*Work to complete*. Copy out the rows between the line holding "Locate an element on the screen. Image resolution: width=853" and the line holding "What do you", inclusive, keeping every character the same.

*Extracted material*.
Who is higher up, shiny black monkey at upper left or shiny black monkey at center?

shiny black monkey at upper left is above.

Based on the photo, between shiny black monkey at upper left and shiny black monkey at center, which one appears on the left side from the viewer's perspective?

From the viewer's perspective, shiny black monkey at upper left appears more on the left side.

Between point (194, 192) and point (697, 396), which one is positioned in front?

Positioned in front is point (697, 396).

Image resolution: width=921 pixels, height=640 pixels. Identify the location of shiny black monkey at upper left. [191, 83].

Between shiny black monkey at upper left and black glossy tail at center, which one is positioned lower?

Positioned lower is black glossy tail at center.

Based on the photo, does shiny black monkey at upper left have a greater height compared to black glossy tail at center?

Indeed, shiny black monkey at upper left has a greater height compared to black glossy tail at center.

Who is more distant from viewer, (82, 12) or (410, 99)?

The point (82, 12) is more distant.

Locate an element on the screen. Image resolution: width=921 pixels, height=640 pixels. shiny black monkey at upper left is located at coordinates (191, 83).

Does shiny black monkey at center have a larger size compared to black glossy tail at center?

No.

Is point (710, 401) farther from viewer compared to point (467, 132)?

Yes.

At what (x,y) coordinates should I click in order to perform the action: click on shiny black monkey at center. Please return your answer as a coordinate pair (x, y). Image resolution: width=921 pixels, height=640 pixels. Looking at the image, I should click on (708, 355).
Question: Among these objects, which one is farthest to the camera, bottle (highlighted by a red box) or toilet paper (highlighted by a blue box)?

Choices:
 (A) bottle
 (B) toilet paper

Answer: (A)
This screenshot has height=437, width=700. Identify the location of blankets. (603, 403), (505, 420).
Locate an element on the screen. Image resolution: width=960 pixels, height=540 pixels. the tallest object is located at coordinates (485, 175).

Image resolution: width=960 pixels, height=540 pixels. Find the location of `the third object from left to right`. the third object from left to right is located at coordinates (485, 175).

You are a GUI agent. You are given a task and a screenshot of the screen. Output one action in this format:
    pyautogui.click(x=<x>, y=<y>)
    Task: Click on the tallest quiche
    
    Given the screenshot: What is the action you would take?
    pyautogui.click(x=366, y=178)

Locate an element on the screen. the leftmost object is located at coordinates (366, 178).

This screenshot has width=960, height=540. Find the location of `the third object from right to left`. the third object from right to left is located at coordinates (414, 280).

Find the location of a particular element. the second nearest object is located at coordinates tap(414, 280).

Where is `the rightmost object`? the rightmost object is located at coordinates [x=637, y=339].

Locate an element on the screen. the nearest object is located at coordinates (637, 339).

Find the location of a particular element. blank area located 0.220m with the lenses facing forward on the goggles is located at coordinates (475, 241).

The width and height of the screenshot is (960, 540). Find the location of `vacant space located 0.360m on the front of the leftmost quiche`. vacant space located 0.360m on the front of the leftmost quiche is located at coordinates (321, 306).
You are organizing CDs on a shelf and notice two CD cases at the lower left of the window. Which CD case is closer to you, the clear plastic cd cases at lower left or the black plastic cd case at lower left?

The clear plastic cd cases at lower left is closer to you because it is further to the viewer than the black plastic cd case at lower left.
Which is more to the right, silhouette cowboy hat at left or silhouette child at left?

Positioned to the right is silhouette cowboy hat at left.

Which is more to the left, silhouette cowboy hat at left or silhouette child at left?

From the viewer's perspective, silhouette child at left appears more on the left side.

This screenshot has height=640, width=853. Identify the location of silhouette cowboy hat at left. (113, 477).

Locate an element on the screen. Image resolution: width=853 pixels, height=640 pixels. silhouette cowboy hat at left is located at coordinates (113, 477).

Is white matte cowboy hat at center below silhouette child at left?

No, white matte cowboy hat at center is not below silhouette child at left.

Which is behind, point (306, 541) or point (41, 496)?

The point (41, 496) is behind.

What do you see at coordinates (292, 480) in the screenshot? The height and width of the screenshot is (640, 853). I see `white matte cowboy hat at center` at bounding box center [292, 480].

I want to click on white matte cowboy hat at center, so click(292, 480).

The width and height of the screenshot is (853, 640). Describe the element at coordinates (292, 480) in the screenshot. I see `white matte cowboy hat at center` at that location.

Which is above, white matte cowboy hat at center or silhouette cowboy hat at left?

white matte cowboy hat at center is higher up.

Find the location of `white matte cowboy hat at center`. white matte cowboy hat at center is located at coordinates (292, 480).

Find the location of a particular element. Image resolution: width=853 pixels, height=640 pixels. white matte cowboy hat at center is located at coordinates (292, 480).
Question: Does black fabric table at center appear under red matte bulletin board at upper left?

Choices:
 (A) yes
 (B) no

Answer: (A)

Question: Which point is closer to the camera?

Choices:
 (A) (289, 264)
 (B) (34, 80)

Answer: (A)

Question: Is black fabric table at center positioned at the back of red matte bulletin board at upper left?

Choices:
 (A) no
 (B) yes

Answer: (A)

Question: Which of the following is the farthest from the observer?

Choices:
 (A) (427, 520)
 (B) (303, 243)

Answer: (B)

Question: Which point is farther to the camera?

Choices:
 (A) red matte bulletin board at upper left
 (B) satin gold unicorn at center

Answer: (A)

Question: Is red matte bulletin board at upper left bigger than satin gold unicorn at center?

*Exercise output*.
Locate an element on the screen. Image resolution: width=853 pixels, height=640 pixels. silhouette cowboy hat at left is located at coordinates (113, 477).

Is white matte cowboy hat at center below silhouette child at left?

No, white matte cowboy hat at center is not below silhouette child at left.

Which is behind, point (306, 541) or point (41, 496)?

The point (41, 496) is behind.

What do you see at coordinates (292, 480) in the screenshot? The height and width of the screenshot is (640, 853). I see `white matte cowboy hat at center` at bounding box center [292, 480].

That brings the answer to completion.